__Task description__. With the exception of the pictures, transcribe the entire listing exactly.

+++ Given data

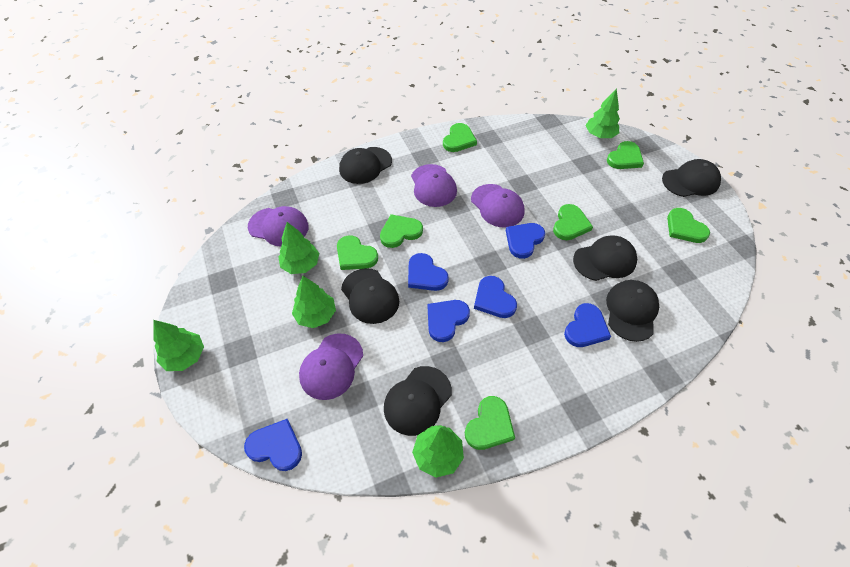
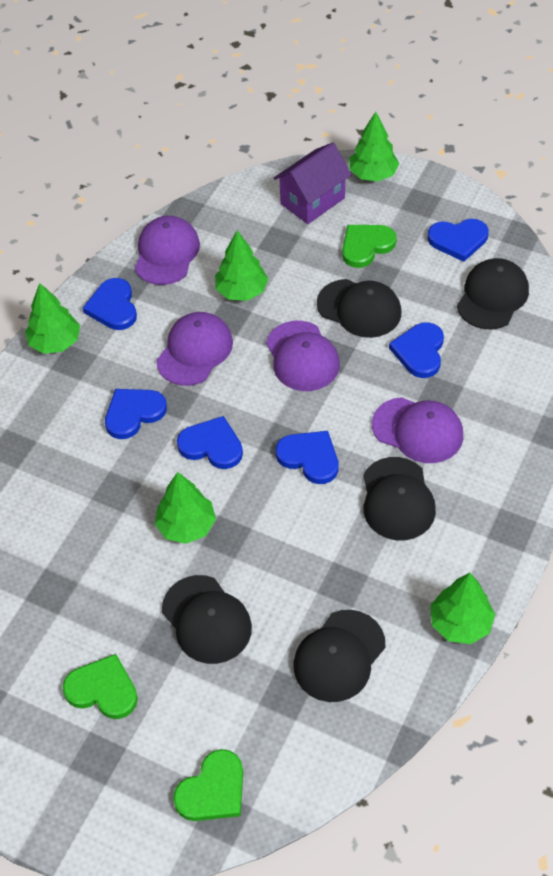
black cap: 6 -> 5
green heart: 7 -> 3
purple house: 0 -> 1

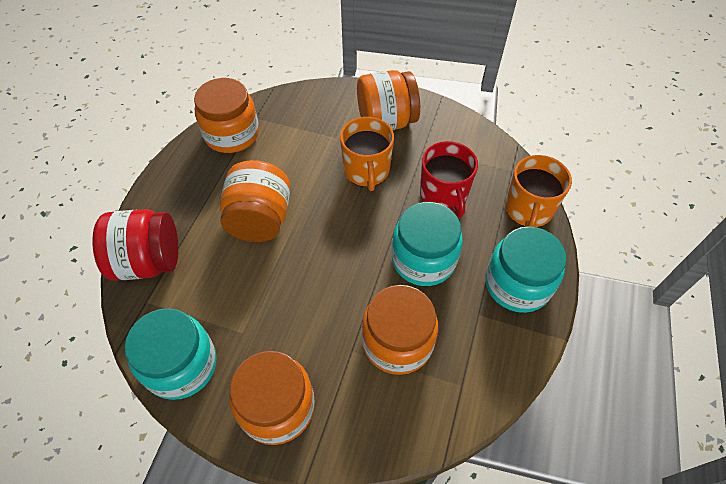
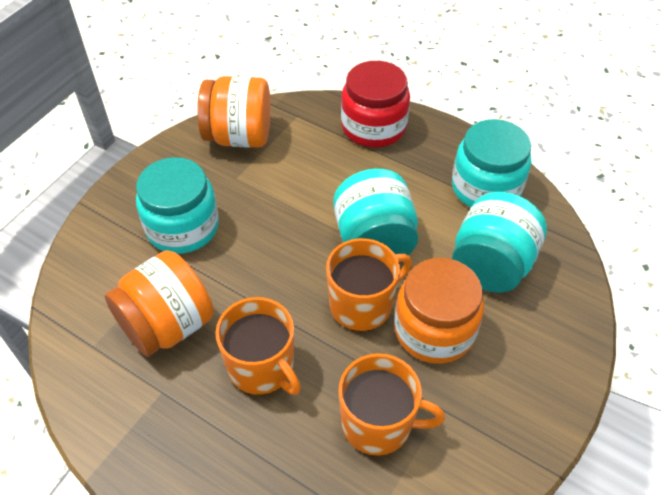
orange jar: 5 -> 3
orange mug: 2 -> 3
red mug: 1 -> 0
turquoise jar: 3 -> 4

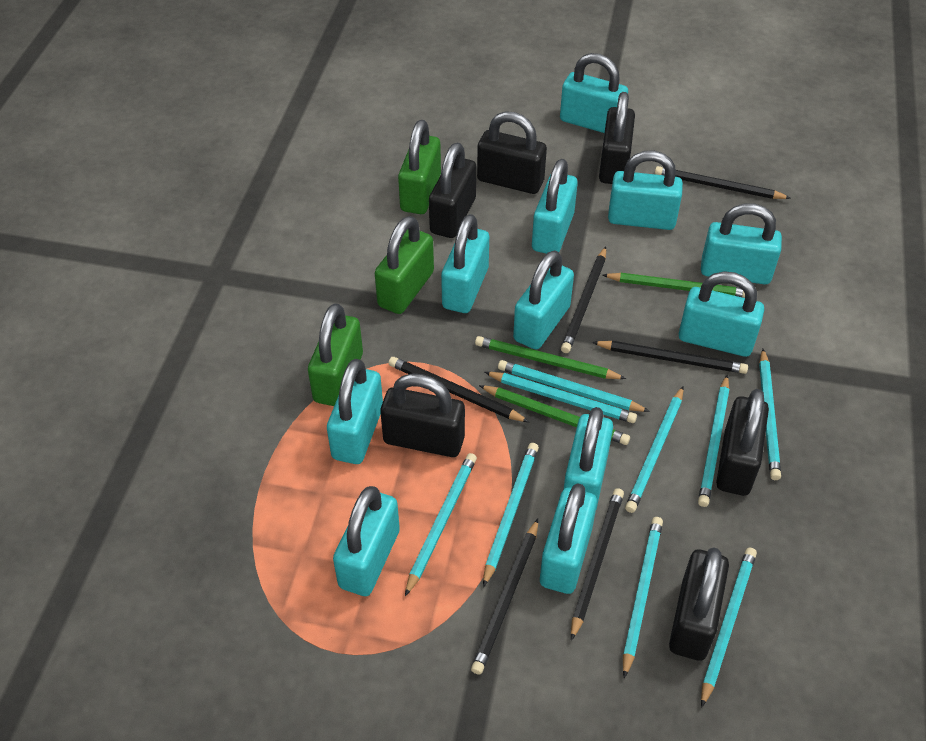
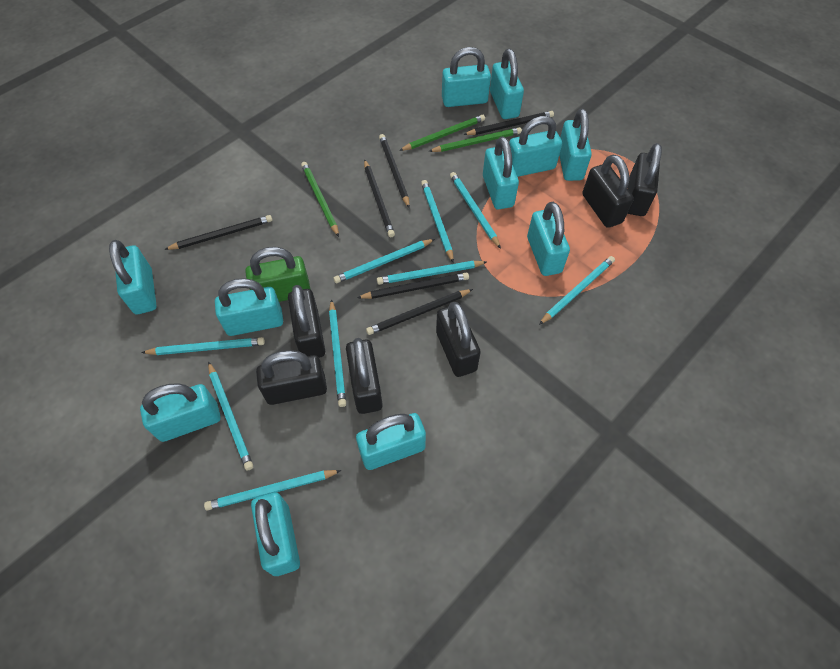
green padlock: 3 -> 1

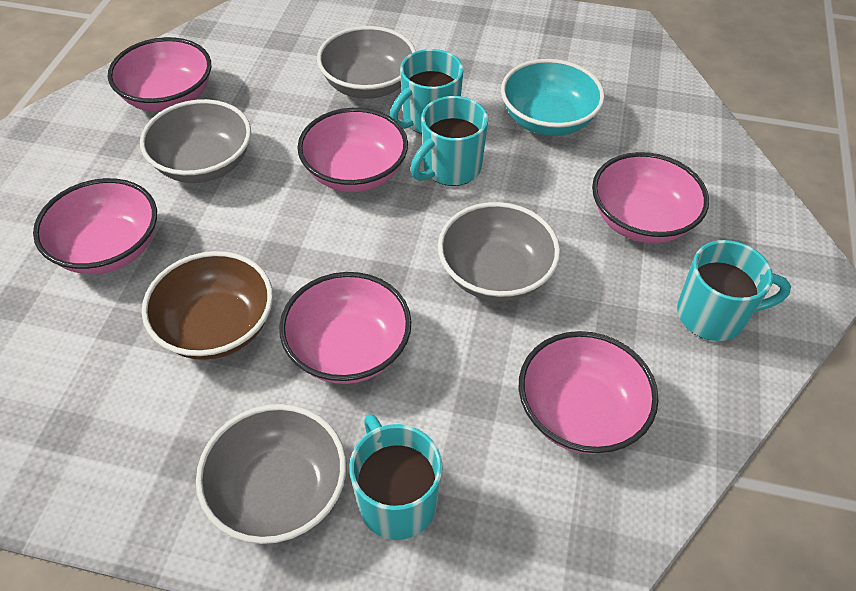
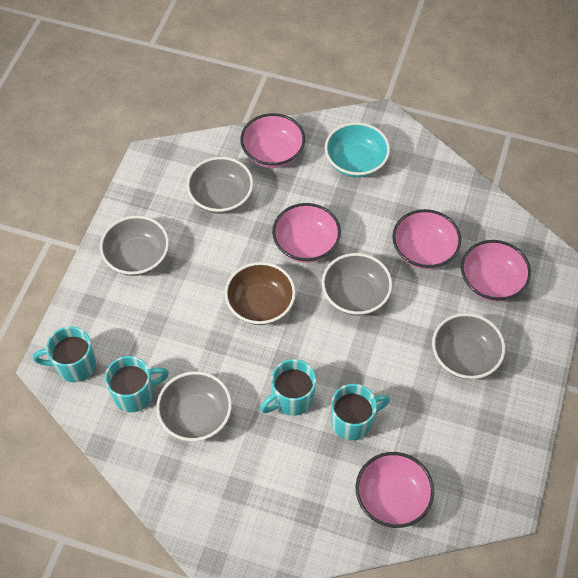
grey bowl: 4 -> 5
pink bowl: 6 -> 5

++++++

__Exercise response__.
black cap: 6 -> 5
green heart: 7 -> 3
purple house: 0 -> 1

orange jar: 5 -> 3
orange mug: 2 -> 3
red mug: 1 -> 0
turquoise jar: 3 -> 4

green padlock: 3 -> 1

grey bowl: 4 -> 5
pink bowl: 6 -> 5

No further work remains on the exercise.